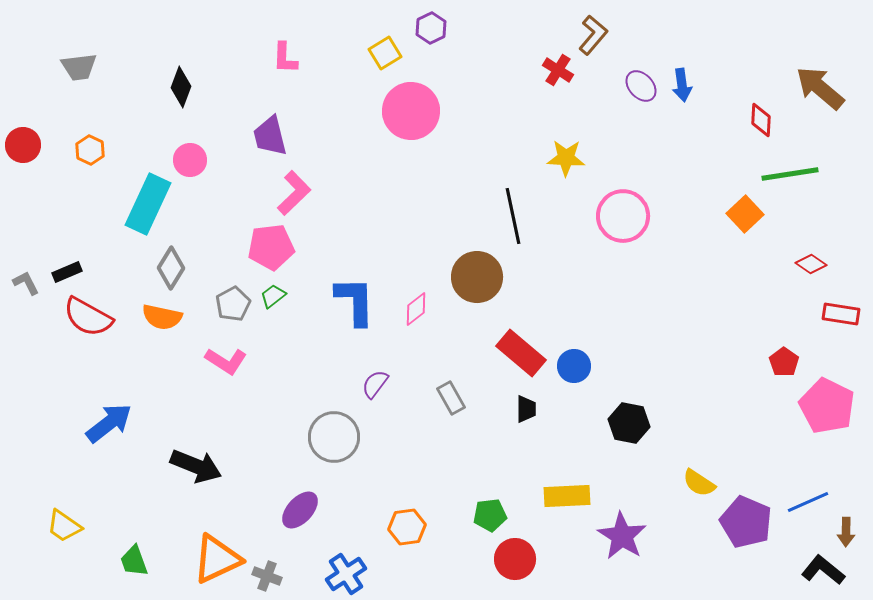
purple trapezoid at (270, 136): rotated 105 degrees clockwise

□ □ □ □ □ □ □

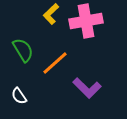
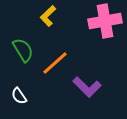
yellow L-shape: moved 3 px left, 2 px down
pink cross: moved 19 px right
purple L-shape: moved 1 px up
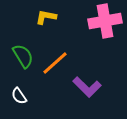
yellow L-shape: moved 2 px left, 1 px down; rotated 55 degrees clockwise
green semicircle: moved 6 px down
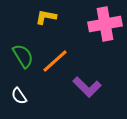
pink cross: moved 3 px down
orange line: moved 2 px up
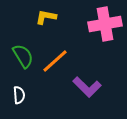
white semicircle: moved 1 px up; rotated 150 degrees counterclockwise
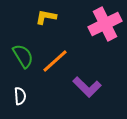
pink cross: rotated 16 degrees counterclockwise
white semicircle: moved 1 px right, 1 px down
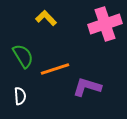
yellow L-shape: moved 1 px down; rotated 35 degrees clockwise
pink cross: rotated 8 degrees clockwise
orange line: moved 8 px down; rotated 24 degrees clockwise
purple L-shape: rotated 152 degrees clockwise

□ □ □ □ □ □ □

AIM >> Please rewrite the rows in the stretch from the one containing "pink cross: rotated 16" through the one containing "purple L-shape: rotated 152 degrees clockwise", swapping "rotated" for "turned" and keeping everything else the same. Omit the pictures from your answer.

SOLVED PROBLEM >>
pink cross: turned 16 degrees counterclockwise
white semicircle: moved 1 px right, 1 px down
yellow L-shape: moved 1 px down; turned 35 degrees clockwise
pink cross: turned 8 degrees clockwise
orange line: moved 8 px down; turned 24 degrees clockwise
purple L-shape: turned 152 degrees clockwise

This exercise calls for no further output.